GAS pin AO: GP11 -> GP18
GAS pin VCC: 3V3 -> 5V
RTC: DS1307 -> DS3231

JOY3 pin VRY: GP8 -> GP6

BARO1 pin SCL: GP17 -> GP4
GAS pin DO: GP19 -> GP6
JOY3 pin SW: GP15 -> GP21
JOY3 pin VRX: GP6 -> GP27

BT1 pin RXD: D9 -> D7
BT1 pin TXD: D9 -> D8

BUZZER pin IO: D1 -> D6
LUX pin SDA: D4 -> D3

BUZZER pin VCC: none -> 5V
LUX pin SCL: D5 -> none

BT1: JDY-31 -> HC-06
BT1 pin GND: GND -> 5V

> Problem requirements: Quote every record above exactly.

> Response area:
GAS pin AO: GP11 -> GP18
GAS pin VCC: 3V3 -> 5V
RTC: DS1307 -> DS3231

JOY3 pin VRY: GP8 -> GP6

BARO1 pin SCL: GP17 -> GP4
GAS pin DO: GP19 -> GP6
JOY3 pin SW: GP15 -> GP21
JOY3 pin VRX: GP6 -> GP27

BT1 pin RXD: D9 -> D7
BT1 pin TXD: D9 -> D8

BUZZER pin IO: D1 -> D6
LUX pin SDA: D4 -> D3

BUZZER pin VCC: none -> 5V
LUX pin SCL: D5 -> none

BT1: JDY-31 -> HC-06
BT1 pin GND: GND -> 5V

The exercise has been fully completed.